THE TASK
Give the listing again character for character, but drop the images.

RECORDS PROVIDED section start

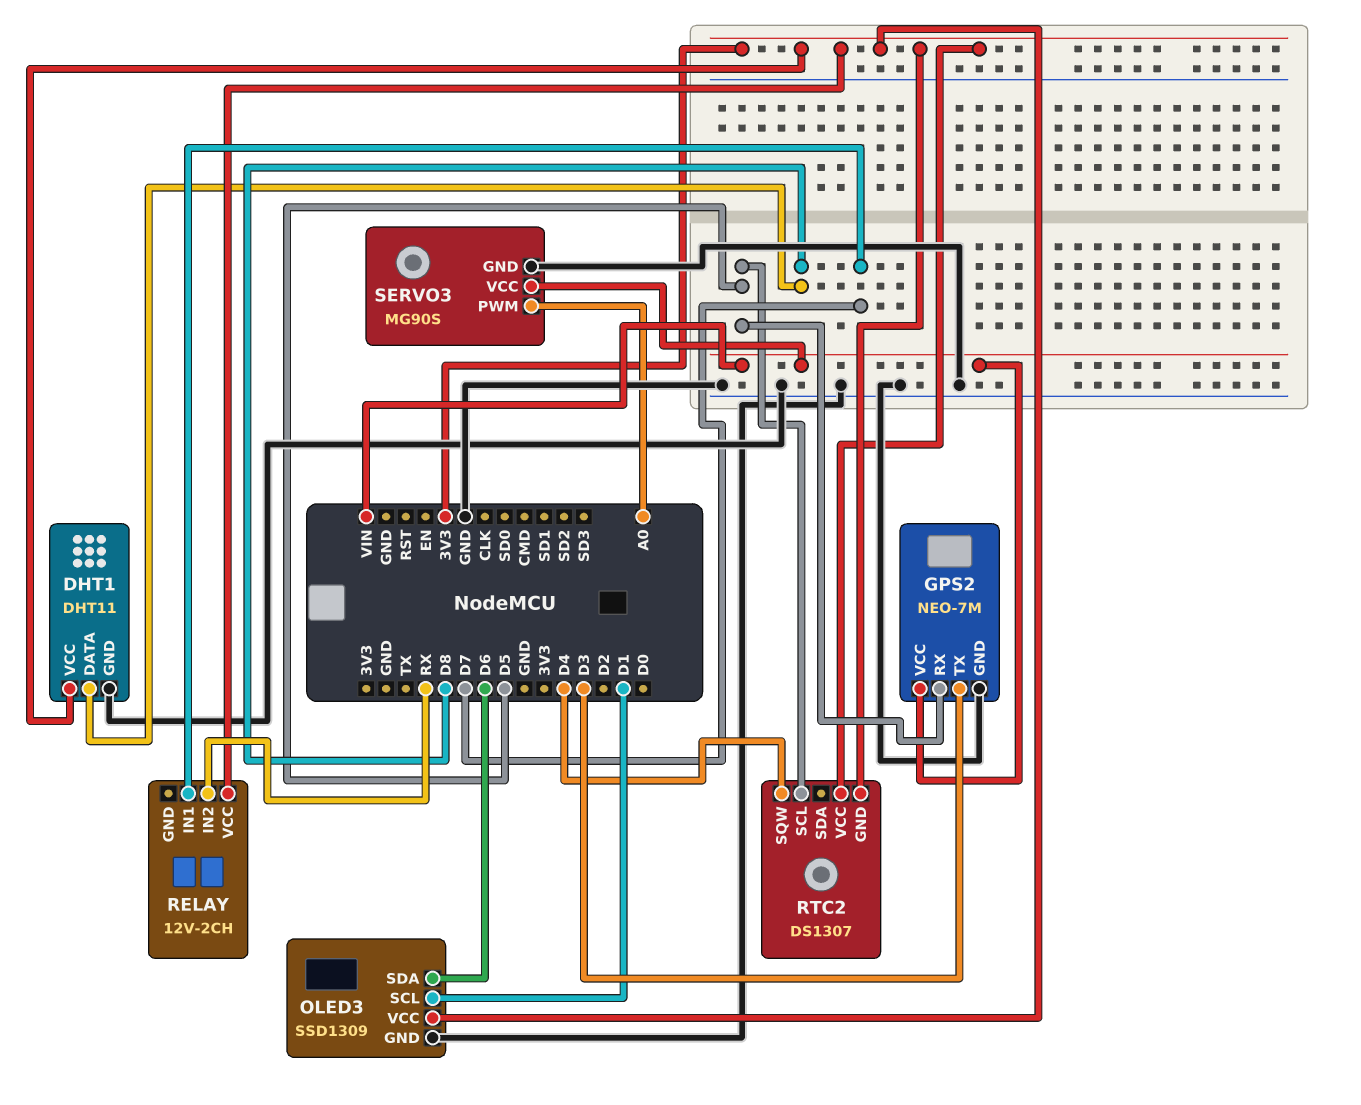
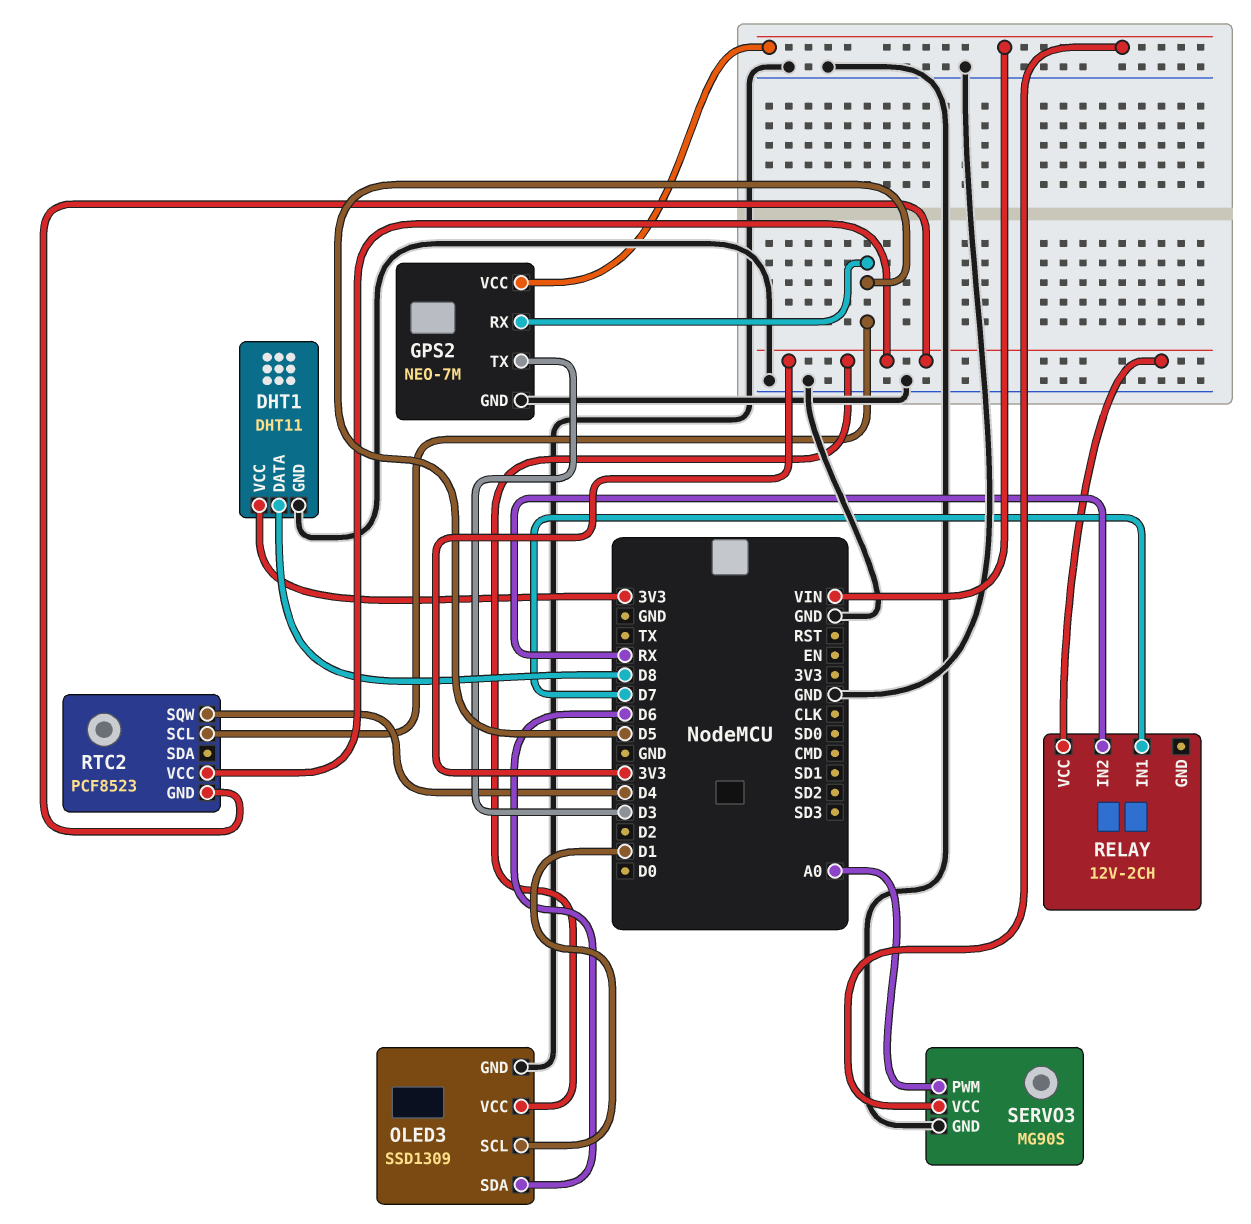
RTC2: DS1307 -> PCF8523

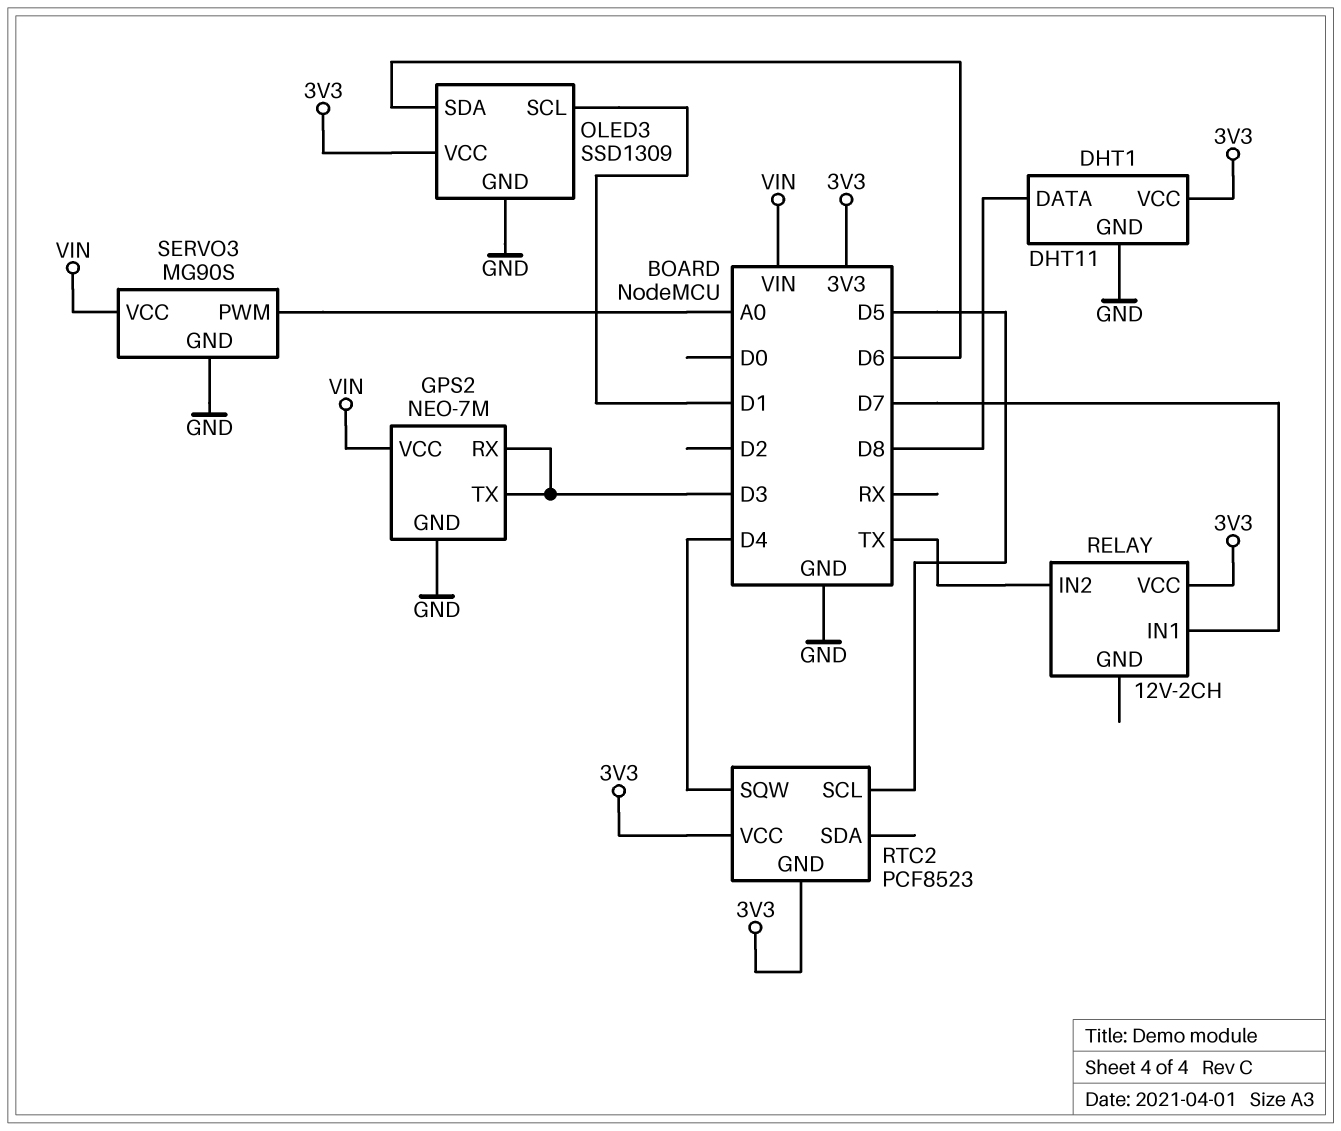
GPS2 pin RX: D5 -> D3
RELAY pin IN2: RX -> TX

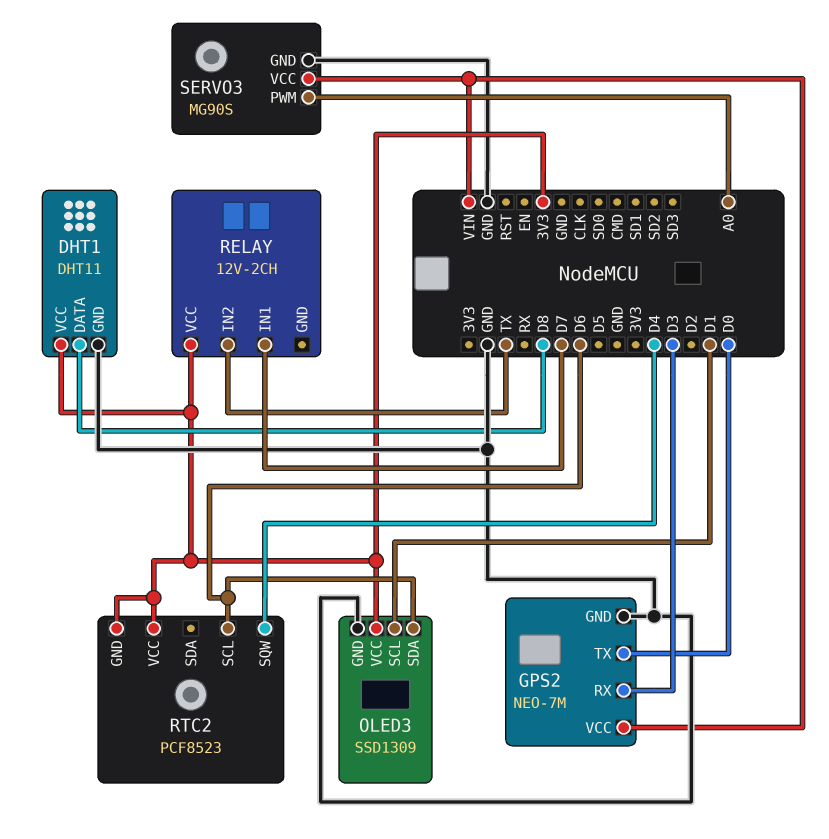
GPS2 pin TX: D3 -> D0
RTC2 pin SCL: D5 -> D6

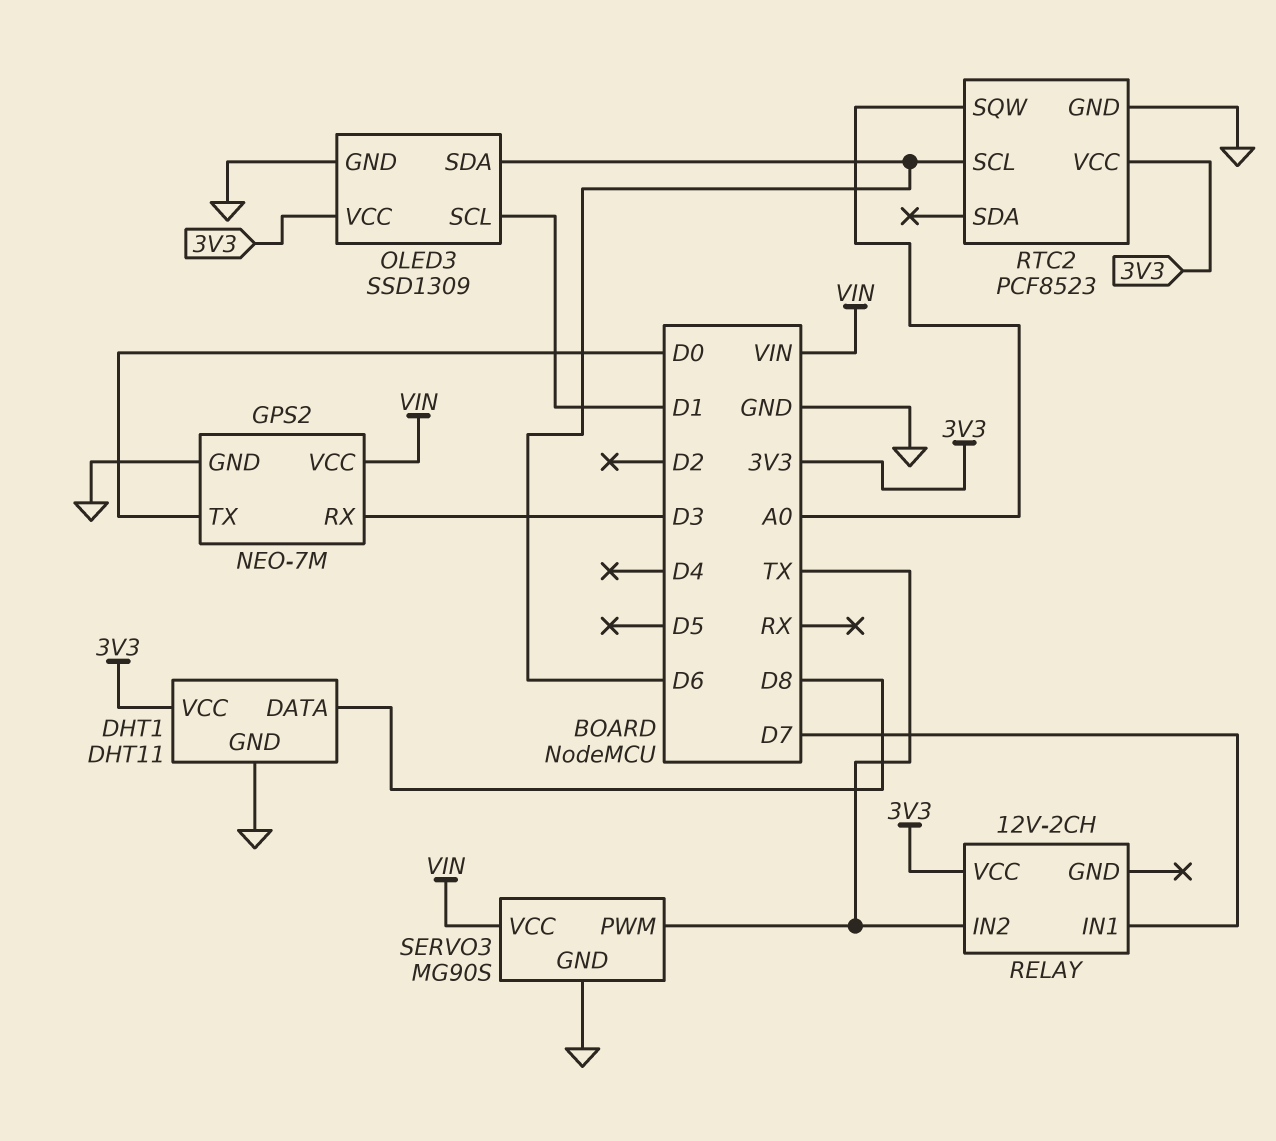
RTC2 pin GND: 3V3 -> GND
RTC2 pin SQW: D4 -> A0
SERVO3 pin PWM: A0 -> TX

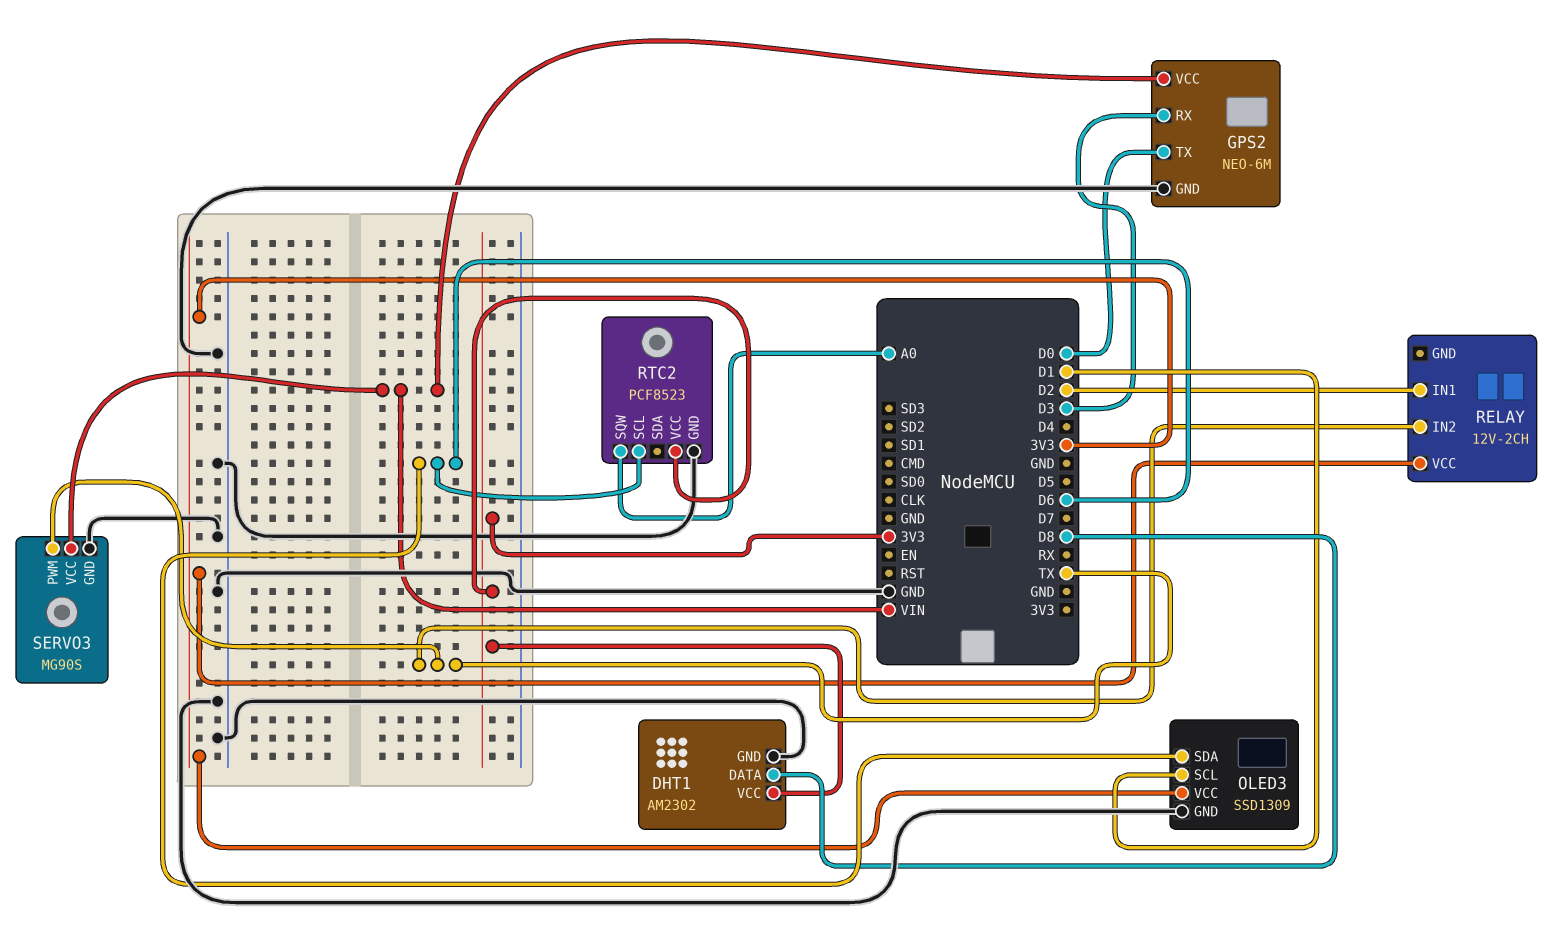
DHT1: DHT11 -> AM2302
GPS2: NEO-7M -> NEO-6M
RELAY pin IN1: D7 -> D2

RECORDS PROVIDED section end

ANSWER BOX
RTC2: DS1307 -> PCF8523

GPS2 pin RX: D5 -> D3
RELAY pin IN2: RX -> TX

GPS2 pin TX: D3 -> D0
RTC2 pin SCL: D5 -> D6

RTC2 pin GND: 3V3 -> GND
RTC2 pin SQW: D4 -> A0
SERVO3 pin PWM: A0 -> TX

DHT1: DHT11 -> AM2302
GPS2: NEO-7M -> NEO-6M
RELAY pin IN1: D7 -> D2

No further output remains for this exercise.